++++ Listed records
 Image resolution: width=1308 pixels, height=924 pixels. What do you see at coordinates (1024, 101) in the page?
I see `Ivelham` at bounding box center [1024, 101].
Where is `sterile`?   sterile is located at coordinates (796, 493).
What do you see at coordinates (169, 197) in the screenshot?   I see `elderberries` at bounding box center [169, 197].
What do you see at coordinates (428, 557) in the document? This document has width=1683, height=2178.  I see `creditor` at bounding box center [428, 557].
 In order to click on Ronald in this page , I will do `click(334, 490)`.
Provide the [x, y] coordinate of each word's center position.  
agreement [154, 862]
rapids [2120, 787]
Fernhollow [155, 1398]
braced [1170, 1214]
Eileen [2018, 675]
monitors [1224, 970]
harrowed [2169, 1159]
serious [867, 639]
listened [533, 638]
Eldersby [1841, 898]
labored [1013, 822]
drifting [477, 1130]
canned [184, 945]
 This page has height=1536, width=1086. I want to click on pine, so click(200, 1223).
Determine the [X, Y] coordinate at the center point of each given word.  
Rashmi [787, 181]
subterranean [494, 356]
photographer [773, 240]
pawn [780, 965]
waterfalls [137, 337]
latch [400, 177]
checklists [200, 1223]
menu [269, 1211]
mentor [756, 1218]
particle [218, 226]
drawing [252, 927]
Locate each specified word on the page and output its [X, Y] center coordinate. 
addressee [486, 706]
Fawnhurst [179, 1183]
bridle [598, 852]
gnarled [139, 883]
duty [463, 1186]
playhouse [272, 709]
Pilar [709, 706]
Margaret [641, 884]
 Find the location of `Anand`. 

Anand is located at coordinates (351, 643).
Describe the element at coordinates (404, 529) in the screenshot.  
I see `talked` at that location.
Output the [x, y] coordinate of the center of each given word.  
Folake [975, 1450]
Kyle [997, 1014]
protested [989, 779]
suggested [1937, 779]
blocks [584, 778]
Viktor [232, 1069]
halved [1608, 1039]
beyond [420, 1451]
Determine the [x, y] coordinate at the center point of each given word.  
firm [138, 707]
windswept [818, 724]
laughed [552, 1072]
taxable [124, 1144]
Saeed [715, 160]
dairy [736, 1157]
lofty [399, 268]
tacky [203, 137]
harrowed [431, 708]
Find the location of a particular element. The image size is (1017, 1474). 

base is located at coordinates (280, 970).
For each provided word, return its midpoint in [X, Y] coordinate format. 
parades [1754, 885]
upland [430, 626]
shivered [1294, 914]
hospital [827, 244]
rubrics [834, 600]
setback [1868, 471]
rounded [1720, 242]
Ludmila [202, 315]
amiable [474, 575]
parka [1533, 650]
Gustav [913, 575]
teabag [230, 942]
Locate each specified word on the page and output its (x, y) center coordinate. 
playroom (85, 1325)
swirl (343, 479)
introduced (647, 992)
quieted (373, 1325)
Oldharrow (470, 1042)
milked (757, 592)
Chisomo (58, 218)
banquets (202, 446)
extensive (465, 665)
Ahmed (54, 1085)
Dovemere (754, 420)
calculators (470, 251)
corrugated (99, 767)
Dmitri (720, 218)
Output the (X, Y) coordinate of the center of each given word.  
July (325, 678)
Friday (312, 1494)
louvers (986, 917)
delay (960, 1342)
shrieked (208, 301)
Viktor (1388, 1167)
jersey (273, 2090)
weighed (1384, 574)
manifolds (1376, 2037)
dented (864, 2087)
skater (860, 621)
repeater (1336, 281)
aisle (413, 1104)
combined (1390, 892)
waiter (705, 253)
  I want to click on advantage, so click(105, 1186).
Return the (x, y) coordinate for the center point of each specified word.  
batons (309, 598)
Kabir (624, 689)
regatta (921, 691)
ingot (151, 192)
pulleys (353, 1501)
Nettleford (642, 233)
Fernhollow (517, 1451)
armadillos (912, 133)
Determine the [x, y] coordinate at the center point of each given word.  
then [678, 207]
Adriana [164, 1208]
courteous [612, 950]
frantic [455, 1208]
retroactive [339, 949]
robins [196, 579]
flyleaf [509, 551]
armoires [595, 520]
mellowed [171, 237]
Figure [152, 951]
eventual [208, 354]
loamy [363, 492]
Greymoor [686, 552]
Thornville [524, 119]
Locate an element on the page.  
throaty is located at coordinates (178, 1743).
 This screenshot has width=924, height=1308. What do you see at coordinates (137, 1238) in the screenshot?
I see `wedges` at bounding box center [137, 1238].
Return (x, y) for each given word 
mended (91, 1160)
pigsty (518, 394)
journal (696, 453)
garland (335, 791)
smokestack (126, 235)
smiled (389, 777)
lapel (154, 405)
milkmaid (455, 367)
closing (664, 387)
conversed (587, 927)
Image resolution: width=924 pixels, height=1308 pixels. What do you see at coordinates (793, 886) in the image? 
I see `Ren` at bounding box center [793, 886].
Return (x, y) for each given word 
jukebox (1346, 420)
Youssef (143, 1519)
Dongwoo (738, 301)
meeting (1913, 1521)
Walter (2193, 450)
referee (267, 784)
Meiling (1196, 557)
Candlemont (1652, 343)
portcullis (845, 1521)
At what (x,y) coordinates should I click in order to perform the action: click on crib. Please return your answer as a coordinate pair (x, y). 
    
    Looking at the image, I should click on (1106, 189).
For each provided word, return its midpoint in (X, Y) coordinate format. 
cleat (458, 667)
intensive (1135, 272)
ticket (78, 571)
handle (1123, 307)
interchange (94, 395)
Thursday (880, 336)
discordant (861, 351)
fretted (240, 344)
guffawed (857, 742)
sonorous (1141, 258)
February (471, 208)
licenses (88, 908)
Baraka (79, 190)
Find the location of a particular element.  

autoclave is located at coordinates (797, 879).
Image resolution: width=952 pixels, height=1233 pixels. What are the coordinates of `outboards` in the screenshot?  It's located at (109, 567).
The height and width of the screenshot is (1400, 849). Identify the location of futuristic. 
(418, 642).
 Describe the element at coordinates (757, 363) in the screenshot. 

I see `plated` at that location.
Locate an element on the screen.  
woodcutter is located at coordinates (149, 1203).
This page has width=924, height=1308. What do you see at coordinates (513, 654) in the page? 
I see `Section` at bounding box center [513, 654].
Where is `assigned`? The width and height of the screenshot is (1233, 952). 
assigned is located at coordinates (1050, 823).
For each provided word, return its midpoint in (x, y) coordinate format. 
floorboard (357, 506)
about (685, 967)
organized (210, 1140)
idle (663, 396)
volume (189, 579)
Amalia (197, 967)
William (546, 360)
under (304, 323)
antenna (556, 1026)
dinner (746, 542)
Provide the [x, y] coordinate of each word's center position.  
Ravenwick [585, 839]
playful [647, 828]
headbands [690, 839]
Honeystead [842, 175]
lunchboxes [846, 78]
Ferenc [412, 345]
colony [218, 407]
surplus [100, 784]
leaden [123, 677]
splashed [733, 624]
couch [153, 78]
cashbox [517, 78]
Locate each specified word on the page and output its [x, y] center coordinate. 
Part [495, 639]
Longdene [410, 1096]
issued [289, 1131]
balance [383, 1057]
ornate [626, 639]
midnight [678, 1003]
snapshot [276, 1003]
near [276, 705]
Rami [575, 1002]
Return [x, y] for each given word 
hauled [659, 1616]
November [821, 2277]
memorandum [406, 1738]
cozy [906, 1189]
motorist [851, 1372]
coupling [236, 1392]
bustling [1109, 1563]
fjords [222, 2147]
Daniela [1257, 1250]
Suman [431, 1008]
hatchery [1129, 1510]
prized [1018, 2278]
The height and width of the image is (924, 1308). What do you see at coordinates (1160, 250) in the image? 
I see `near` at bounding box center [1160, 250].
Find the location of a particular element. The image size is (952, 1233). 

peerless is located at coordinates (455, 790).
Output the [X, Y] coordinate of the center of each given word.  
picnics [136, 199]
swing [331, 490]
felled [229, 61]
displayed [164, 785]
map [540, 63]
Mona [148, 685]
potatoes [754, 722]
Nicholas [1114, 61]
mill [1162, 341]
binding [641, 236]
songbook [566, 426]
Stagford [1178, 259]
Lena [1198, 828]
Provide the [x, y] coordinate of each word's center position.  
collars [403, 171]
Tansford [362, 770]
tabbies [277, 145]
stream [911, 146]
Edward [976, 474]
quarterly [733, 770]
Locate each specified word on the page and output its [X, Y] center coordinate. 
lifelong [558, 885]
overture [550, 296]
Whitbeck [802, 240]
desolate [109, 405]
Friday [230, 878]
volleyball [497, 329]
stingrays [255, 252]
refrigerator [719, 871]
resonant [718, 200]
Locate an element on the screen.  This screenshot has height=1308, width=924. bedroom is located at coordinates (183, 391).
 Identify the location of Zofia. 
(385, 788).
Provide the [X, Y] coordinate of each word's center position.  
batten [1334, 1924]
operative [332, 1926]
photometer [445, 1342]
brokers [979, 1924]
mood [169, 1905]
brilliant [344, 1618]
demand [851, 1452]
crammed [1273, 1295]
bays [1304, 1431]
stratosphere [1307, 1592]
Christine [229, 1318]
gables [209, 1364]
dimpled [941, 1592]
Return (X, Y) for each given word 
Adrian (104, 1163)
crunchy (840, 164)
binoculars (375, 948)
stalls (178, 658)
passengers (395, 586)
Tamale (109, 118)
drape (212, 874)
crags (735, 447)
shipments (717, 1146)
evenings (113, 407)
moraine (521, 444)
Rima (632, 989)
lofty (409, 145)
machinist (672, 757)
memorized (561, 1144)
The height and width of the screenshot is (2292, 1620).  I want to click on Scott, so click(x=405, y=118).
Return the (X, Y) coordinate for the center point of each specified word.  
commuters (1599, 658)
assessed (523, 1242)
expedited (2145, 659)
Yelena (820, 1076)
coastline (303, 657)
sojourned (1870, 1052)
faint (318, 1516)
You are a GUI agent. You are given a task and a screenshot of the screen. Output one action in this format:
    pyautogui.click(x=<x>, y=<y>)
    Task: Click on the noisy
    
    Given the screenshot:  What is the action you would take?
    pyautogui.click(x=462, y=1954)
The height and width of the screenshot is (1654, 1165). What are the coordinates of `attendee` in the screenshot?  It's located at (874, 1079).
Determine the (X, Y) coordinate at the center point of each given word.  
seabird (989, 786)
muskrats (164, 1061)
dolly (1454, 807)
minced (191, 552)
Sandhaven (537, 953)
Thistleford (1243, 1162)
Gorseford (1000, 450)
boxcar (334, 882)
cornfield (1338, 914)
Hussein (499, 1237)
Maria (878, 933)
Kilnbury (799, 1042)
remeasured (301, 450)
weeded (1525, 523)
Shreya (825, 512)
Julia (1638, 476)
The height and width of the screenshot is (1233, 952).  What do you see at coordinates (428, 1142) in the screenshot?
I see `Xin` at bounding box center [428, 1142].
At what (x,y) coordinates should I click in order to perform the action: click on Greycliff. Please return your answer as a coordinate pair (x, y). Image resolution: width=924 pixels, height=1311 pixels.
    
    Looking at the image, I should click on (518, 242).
++++++++
Your instructions — Update the listing from the line that contains "courteous [612, 950]" through the line that contains "Image resolution: width=952", changing "given word" to "listed word" and leaving everything else as it is.

Solution to the problem —
courteous [612, 950]
frantic [455, 1208]
retroactive [339, 949]
robins [196, 579]
flyleaf [509, 551]
armoires [595, 520]
mellowed [171, 237]
Figure [152, 951]
eventual [208, 354]
loamy [363, 492]
Greymoor [686, 552]
Thornville [524, 119]
Locate an element on the page.  
throaty is located at coordinates (178, 1743).
 This screenshot has width=924, height=1308. What do you see at coordinates (137, 1238) in the screenshot?
I see `wedges` at bounding box center [137, 1238].
Return (x, y) for each listed word 
mended (91, 1160)
pigsty (518, 394)
journal (696, 453)
garland (335, 791)
smokestack (126, 235)
smiled (389, 777)
lapel (154, 405)
milkmaid (455, 367)
closing (664, 387)
conversed (587, 927)
Image resolution: width=924 pixels, height=1308 pixels. What do you see at coordinates (793, 886) in the image? 
I see `Ren` at bounding box center [793, 886].
Return (x, y) for each listed word 
jukebox (1346, 420)
Youssef (143, 1519)
Dongwoo (738, 301)
meeting (1913, 1521)
Walter (2193, 450)
referee (267, 784)
Meiling (1196, 557)
Candlemont (1652, 343)
portcullis (845, 1521)
At what (x,y) coordinates should I click in order to perform the action: click on crib. Please return your answer as a coordinate pair (x, y). 
    
    Looking at the image, I should click on (1106, 189).
For each provided word, return its midpoint in (X, Y) coordinate format. 
cleat (458, 667)
intensive (1135, 272)
ticket (78, 571)
handle (1123, 307)
interchange (94, 395)
Thursday (880, 336)
discordant (861, 351)
fretted (240, 344)
guffawed (857, 742)
sonorous (1141, 258)
February (471, 208)
licenses (88, 908)
Baraka (79, 190)
Find the location of a particular element.  

autoclave is located at coordinates (797, 879).
Image resolution: width=952 pixels, height=1233 pixels. What are the coordinates of `outboards` in the screenshot?  It's located at (109, 567).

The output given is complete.